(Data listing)
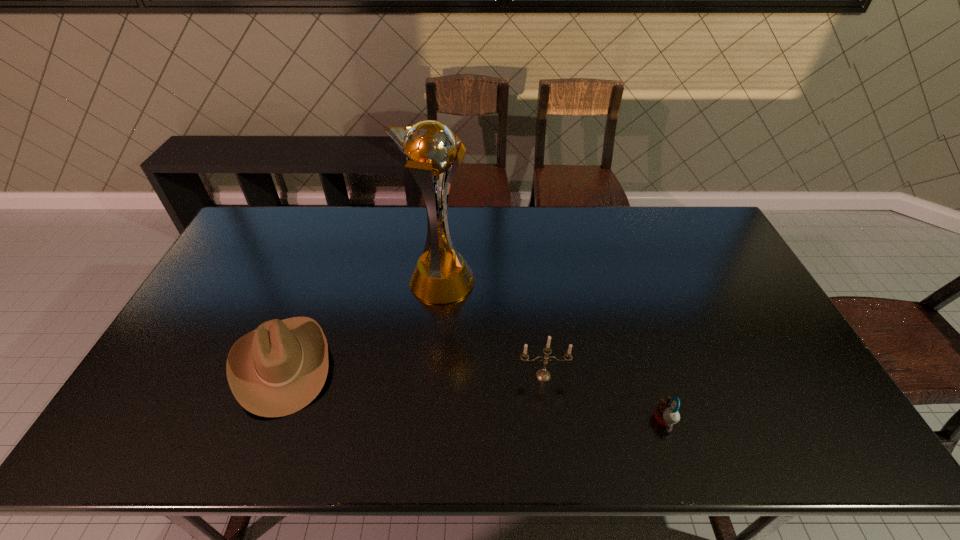
The height and width of the screenshot is (540, 960). I want to click on vacant space located on the front of the second shortest object, so click(253, 438).

Image resolution: width=960 pixels, height=540 pixels. In order to click on vacant region located 0.330m on the front-facing side of the shortest object in this screenshot , I will do `click(517, 420)`.

You are a GUI agent. You are given a task and a screenshot of the screen. Output one action in this format:
    pyautogui.click(x=<x>, y=<y>)
    Task: Click on the vacant space situated 0.160m on the front-facing side of the shortest object
    The image size is (960, 540).
    Given the screenshot: What is the action you would take?
    pyautogui.click(x=588, y=420)

Locate an element on the screen. free space located 0.280m on the front-facing side of the shortest object is located at coordinates (539, 420).

This screenshot has height=540, width=960. Identify the location of object present at the near edge. [666, 414].

This screenshot has height=540, width=960. I want to click on vacant region at the far edge of the desktop, so click(x=665, y=223).

In the image, there is a desktop. Identify the location of vacant space at the near edge. The width and height of the screenshot is (960, 540). (404, 431).

Where is `free space at the right edge`? free space at the right edge is located at coordinates click(x=741, y=334).

In the image, there is a desktop. Where is `vacant region at the far left corner`? This screenshot has width=960, height=540. vacant region at the far left corner is located at coordinates pyautogui.click(x=269, y=214).

At what (x,y) coordinates should I click in order to perform the action: click on blank area at the near left corner. Please return your answer as a coordinate pair (x, y). This screenshot has width=960, height=540. Looking at the image, I should click on (138, 443).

(What you are asked to do)
Put every line of the rows above into a Markdown table with two columns, Row and Line, numbering the lines from 1 in order. Leave out blank lines and the picture.

(Exercise response)
| Row | Line |
|---|---|
| 1 | The height and width of the screenshot is (540, 960). I want to click on vacant space located on the front of the second shortest object, so click(253, 438). |
| 2 | Image resolution: width=960 pixels, height=540 pixels. In order to click on vacant region located 0.330m on the front-facing side of the shortest object in this screenshot , I will do `click(517, 420)`. |
| 3 | You are a GUI agent. You are given a task and a screenshot of the screen. Output one action in this format: |
| 4 |     pyautogui.click(x=<x>, y=<y>) |
| 5 |     Task: Click on the vacant space situated 0.160m on the front-facing side of the shortest object |
| 6 |     The image size is (960, 540). |
| 7 |     Given the screenshot: What is the action you would take? |
| 8 |     pyautogui.click(x=588, y=420) |
| 9 | Locate an element on the screen. free space located 0.280m on the front-facing side of the shortest object is located at coordinates (539, 420). |
| 10 | This screenshot has height=540, width=960. Identify the location of object present at the near edge. [666, 414]. |
| 11 | This screenshot has height=540, width=960. I want to click on vacant region at the far edge of the desktop, so click(x=665, y=223). |
| 12 | In the image, there is a desktop. Identify the location of vacant space at the near edge. The width and height of the screenshot is (960, 540). (404, 431). |
| 13 | Where is `free space at the right edge`? free space at the right edge is located at coordinates click(x=741, y=334). |
| 14 | In the image, there is a desktop. Where is `vacant region at the far left corner`? This screenshot has width=960, height=540. vacant region at the far left corner is located at coordinates pyautogui.click(x=269, y=214). |
| 15 | At what (x,y) coordinates should I click in order to perform the action: click on blank area at the near left corner. Please return your answer as a coordinate pair (x, y). This screenshot has width=960, height=540. Looking at the image, I should click on (138, 443). |